== Segment start ==

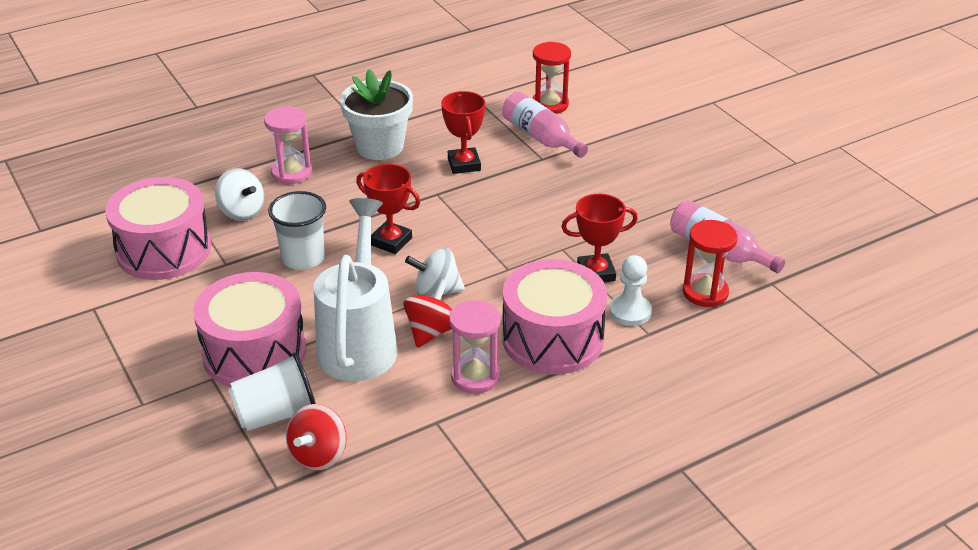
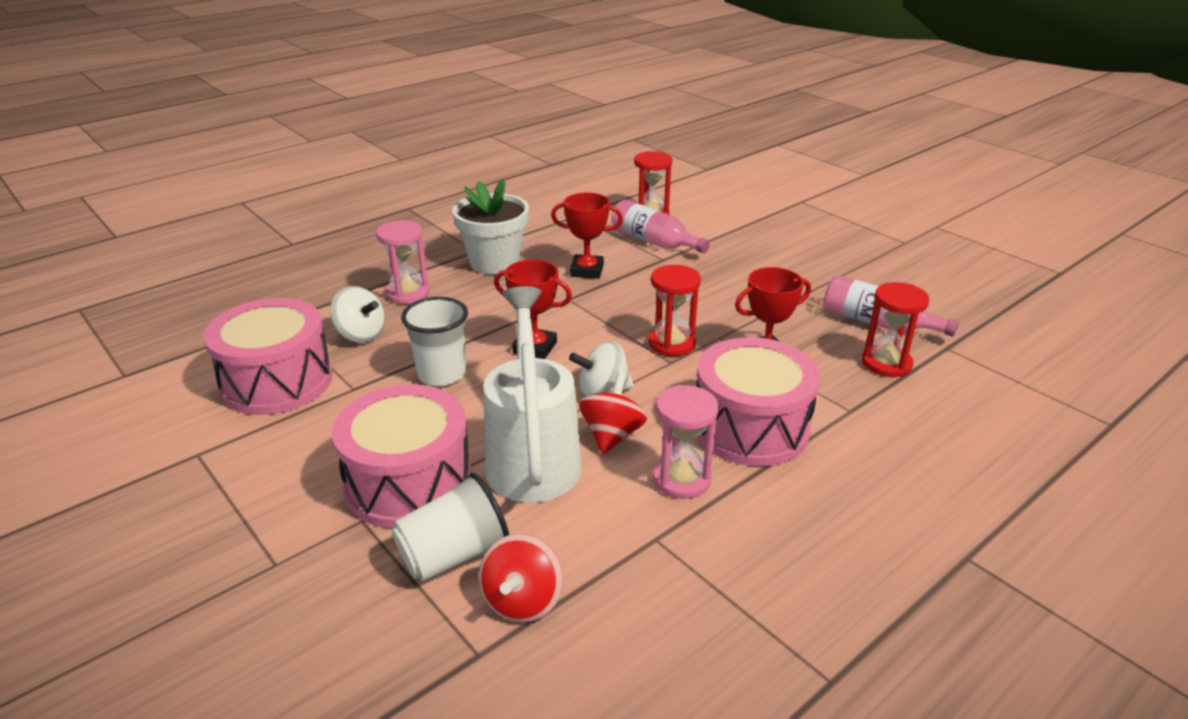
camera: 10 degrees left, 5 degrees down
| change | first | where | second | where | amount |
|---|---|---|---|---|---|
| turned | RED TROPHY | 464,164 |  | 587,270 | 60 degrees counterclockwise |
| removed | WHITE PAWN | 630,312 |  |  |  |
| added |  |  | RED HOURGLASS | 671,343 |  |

== Segment end ==
== Segment start ==

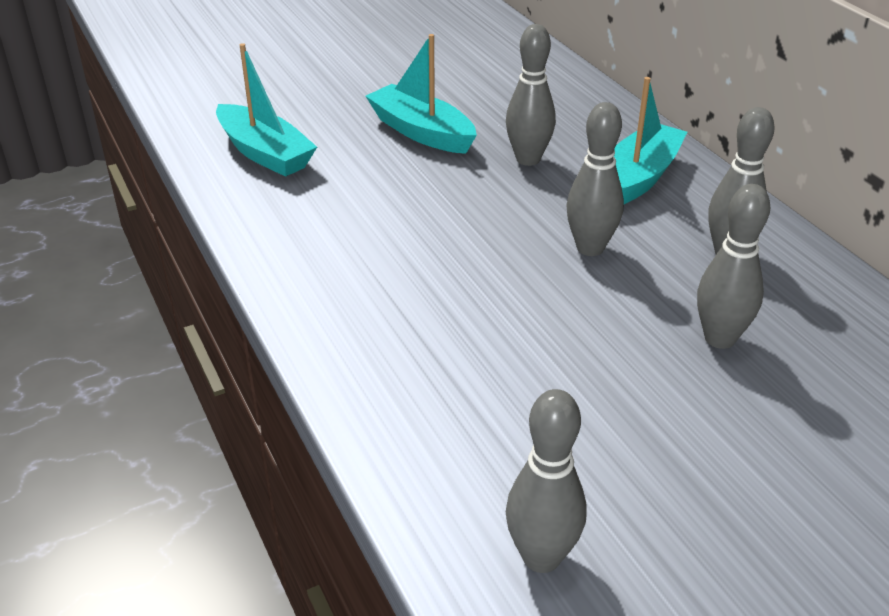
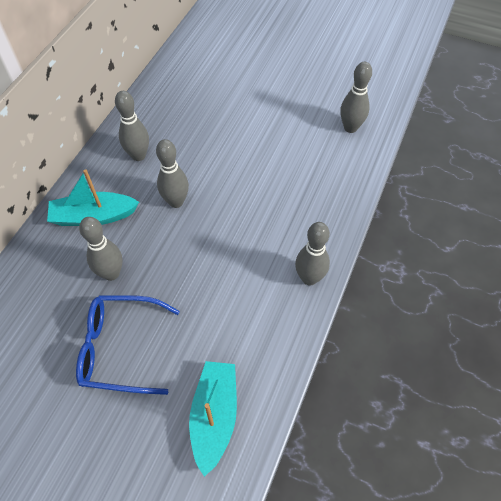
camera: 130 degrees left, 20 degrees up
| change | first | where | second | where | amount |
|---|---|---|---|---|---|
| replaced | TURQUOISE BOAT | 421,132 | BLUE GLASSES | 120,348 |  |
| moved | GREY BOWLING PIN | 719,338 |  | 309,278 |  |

== Segment end ==

Working from the data above, extract solely the lines from the one containing "degrees counterclockwise |" through the one containing "RED HOURGLASS |", exactly as they appear, both included.

| turned | RED TROPHY | 464,164 |  | 587,270 | 60 degrees counterclockwise |
| removed | WHITE PAWN | 630,312 |  |  |  |
| added |  |  | RED HOURGLASS | 671,343 |  |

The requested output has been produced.